---------- Data provided ----------

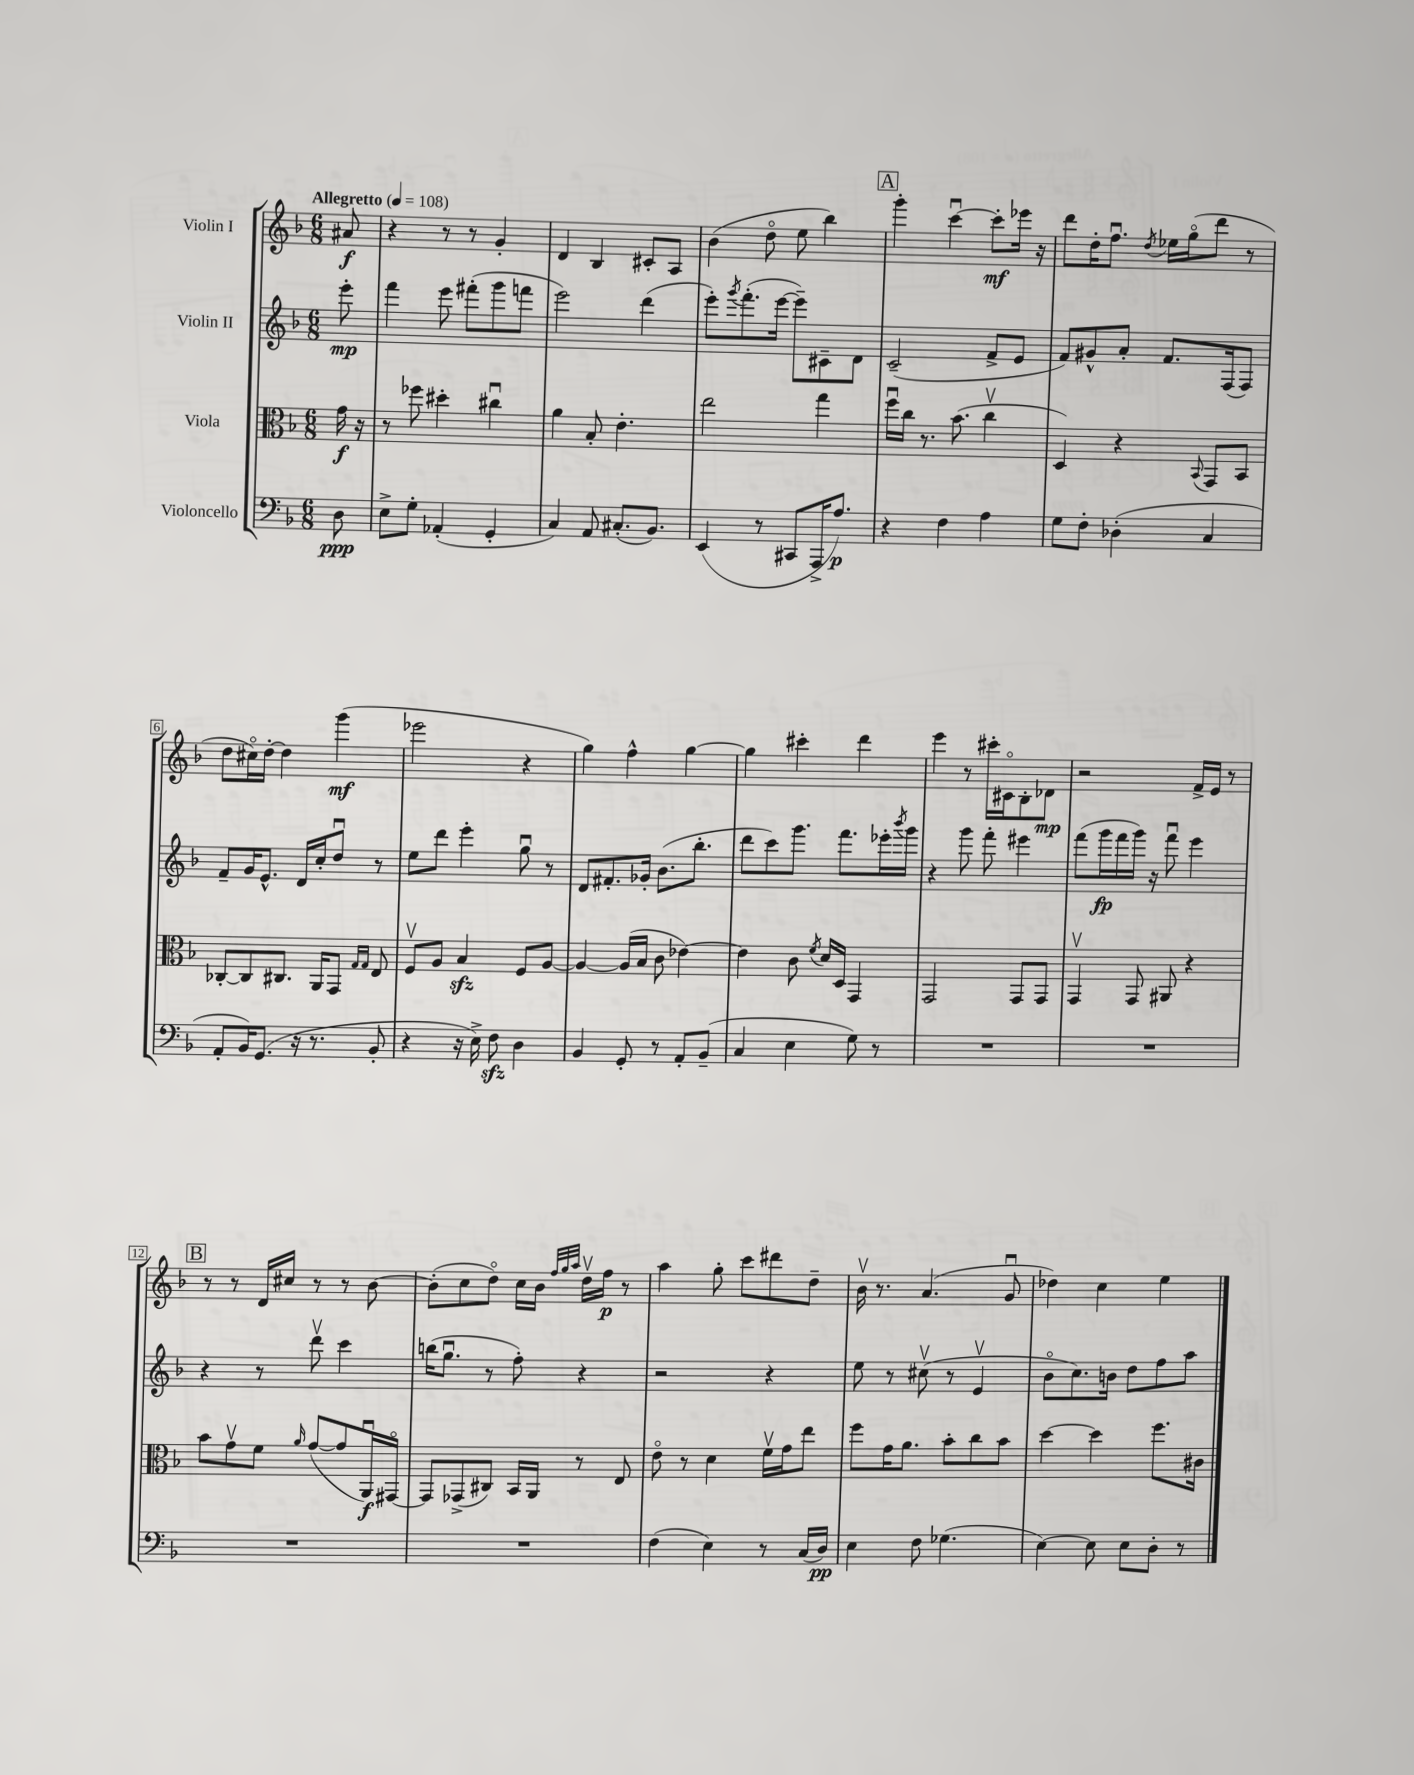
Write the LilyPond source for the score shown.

<<
\new StaffGroup <<
\new Staff = "s0" \with { instrumentName = "Violin I" } {
    \clef treble \key f \major \numericTimeSignature \time 6/8 \partial 8 \tempo "Allegretto" 4 = 108
    ais'8\f |
    r4 r8 r8 g'4-. |
    d'4 bes4 cis'8-. a8 |
    bes'4( d''8\flageolet e''8 bes''4) |
    \mark \markup { \box "A" } g'''4-. c'''4~\downbow c'''8-.\mf ees'''16 r16 |
    d'''8 d''16-. f''8.\downbow \acciaccatura { d''8 } ees''16 g''16\flageolet( d'''8 r8 |
    d''8 cis''16\flageolet) d''16~-. d''4 g'''4\mf( |
    ees'''2 r4 |
    g''4) f''4-^ g''4~ |
    g''4 cis'''4-. d'''4 |
    e'''4 r8 cis'''16-. cis'16\flageolet bes8-. des'8\mp |
    r2 f'16-> e'16 r8 |
    \mark \markup { \box "B" } r8 r8 d'16 cis''16 r8 r8 bes'8~ |
    bes'8-.( c''8 d''8\flageolet) c''16 bes'16 \grace { f''32 g''32 a''32 } d''16\upbow f''16\p r8 |
    a''4 g''8-. c'''8 dis'''8 d''8-- |
    bes'16\upbow r8. a'4.( g'8\downbow |
    des''4) c''4 e''4 \bar "|." |
}
\new Staff = "s1" \with { instrumentName = "Violin II" } {
    \clef treble \key f \major \numericTimeSignature \time 6/8 \partial 8
    e'''8-.\mp |
    f'''4 e'''8 fis'''8-.( g'''8 f'''8 |
    e'''2) d'''4( |
    e'''8-.) \acciaccatura { g'''8 } f'''8.-.( e'''16~ e'''8--) cis'8-- d'8 |
    \mark \markup { \box "A" } c'2--( f'8-> e'8 |
    f'8) gis'8-^ a'8-. f'8. f16( f8) |
    f'8-- g'16 e'8.-^ d'16 c''16-. d''8\downbow r8 |
    e''8 d'''8 e'''4-. g''8\downbow r8 |
    d'8 fis'8.-. ges'16-. bes'8.( bes''8.-. |
    d'''8 c'''8) g'''8. f'''8. ees'''16-. \acciaccatura { bes'''8 } g'''16 |
    r4 g'''8 f'''8-. eis'''4 |
    f'''8( g'''16\fp f'''16 g'''16) r16 f'''8\downbow e'''4 |
    \mark \markup { \box "B" } r4 r8 d'''8\upbow c'''4 |
    b''16( g''8.\downbow r8 f''8-.) r4 |
    r2 r4 |
    e''8 r8 cis''8\upbow( r8 e'4\upbow |
    bes'8\flageolet c''8.) b'16 d''8 f''8 a''8 \bar "|." |
}
\new Staff = "s2" \with { instrumentName = "Viola" } {
    \clef alto \key f \major \numericTimeSignature \time 6/8 \partial 8
    g'16\f r16 |
    r8 fes''8 dis''4-. cis''4\downbow |
    a'4 bes8-. e'4.-. |
    e''2 g''4 |
    \mark \markup { \box "A" } f''16\downbow c''16 r8. bes'8.( c''4\upbow |
    d4) r4 \appoggiatura { bes,8 } g,8 bes,8 |
    ces8~-. ces8 cis8. a,16 g,8 \grace { g16 g16 } e8 |
    f8\upbow a8 bes4\sfz f8 a8~ |
    a4~ a16( bes16 c'8 ees'4~) |
    ees'4 c'8 \acciaccatura { f'8 } d'16 d16 g,4 |
    g,2 g,8 g,8 |
    g,4\upbow g,8 ais,8 r4 |
    \mark \markup { \box "B" } bes'8 g'8\upbow f'8 \grace { a'16 } g'8~( g'8 a,16\downbow\f) gis,16~\flageolet |
    gis,8 ges,8->( cis8) bes,16 a,16 r8 e8 |
    e'8\flageolet r8 d'4 f'16\upbow g'16 e''8 |
    f''8 g'16 a'8. bes'8-. c''8 bes'8 |
    d''4~ d''4 f''8. cis'16 \bar "|." |
}
\new Staff = "s3" \with { instrumentName = "Violoncello" } {
    \clef bass \key f \major \numericTimeSignature \time 6/8 \partial 8
    d8\ppp |
    e8-> g8-. aes,4-.( g,4-. |
    c4) a,8 cis8.-.( bes,8.) |
    e,4( r8 cis,8 a,,16-> a8.\p) |
    \mark \markup { \box "A" } r4 f4 a4 |
    g8 f8-. des4-.( c4 |
    a,8-. bes,16) g,8.( r16 r8. bes,8-. |
    r4 r16 e16->) f8\sfz d4 |
    bes,4 g,8-. r8 a,8-. bes,8--( |
    c4 e4 g8) r8 |
    R2. |
    R2. |
    \mark \markup { \box "B" } R2. |
    R2. |
    f4( e4) r8 c16( d16\pp) |
    e4 f8 ges4.( |
    e4~) e8 e8 d8-. r8 \bar "|." |
}
>>
>>
\layout { \context { \Score \override BarNumber.stencil = #(make-stencil-boxer 0.1 0.3 ly:text-interface::print) } }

----------

• [To be done]
Pick out each line above that contains the string "clef", treating uppercase and lowercase as different.

• [Task answer]
    \clef treble \key f \major \numericTimeSignature \time 6/8 \partial 8 \tempo "Allegretto" 4 = 108
    \clef treble \key f \major \numericTimeSignature \time 6/8 \partial 8
    \clef alto \key f \major \numericTimeSignature \time 6/8 \partial 8
    \clef bass \key f \major \numericTimeSignature \time 6/8 \partial 8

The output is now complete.